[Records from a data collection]
※

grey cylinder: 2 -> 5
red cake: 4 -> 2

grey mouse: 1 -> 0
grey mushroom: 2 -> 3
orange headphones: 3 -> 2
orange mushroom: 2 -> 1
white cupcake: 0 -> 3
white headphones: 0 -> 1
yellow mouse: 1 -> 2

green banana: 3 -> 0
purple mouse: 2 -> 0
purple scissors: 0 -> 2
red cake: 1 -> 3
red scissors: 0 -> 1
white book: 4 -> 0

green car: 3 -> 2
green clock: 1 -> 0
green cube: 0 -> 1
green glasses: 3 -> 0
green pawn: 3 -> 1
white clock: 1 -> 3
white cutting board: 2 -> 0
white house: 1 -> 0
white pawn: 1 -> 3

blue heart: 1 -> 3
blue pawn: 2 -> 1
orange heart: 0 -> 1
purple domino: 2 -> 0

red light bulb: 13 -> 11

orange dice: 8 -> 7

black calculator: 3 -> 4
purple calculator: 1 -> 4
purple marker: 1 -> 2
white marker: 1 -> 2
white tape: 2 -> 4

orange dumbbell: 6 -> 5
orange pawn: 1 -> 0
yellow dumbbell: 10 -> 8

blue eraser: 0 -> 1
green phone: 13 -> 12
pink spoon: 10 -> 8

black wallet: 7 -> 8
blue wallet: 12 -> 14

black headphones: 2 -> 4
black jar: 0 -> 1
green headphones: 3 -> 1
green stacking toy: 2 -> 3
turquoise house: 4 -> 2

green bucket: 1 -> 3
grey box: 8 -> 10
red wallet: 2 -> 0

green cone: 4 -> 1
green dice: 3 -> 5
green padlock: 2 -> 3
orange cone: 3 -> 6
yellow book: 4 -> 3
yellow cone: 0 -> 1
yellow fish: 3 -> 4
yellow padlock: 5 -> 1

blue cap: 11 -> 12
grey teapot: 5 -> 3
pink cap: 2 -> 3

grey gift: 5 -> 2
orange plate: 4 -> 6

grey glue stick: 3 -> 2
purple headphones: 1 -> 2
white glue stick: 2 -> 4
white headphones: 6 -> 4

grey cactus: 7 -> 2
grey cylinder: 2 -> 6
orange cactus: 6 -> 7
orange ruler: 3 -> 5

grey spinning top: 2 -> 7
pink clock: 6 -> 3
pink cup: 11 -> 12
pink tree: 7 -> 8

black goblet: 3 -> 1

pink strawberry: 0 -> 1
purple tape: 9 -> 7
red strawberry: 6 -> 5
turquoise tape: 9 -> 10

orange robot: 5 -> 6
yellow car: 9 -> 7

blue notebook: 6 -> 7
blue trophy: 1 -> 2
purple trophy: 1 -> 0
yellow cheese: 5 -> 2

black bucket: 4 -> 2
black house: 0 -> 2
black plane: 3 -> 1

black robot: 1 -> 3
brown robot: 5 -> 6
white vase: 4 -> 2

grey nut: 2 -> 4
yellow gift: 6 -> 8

※

▸ **Activity**
Each line from the one with "yellow fish: 3 -> 4" through the end of the entries above must be set down exactly, both end lines included, and no other line may appear.

▸ **Solved exercise**
yellow fish: 3 -> 4
yellow padlock: 5 -> 1

blue cap: 11 -> 12
grey teapot: 5 -> 3
pink cap: 2 -> 3

grey gift: 5 -> 2
orange plate: 4 -> 6

grey glue stick: 3 -> 2
purple headphones: 1 -> 2
white glue stick: 2 -> 4
white headphones: 6 -> 4

grey cactus: 7 -> 2
grey cylinder: 2 -> 6
orange cactus: 6 -> 7
orange ruler: 3 -> 5

grey spinning top: 2 -> 7
pink clock: 6 -> 3
pink cup: 11 -> 12
pink tree: 7 -> 8

black goblet: 3 -> 1

pink strawberry: 0 -> 1
purple tape: 9 -> 7
red strawberry: 6 -> 5
turquoise tape: 9 -> 10

orange robot: 5 -> 6
yellow car: 9 -> 7

blue notebook: 6 -> 7
blue trophy: 1 -> 2
purple trophy: 1 -> 0
yellow cheese: 5 -> 2

black bucket: 4 -> 2
black house: 0 -> 2
black plane: 3 -> 1

black robot: 1 -> 3
brown robot: 5 -> 6
white vase: 4 -> 2

grey nut: 2 -> 4
yellow gift: 6 -> 8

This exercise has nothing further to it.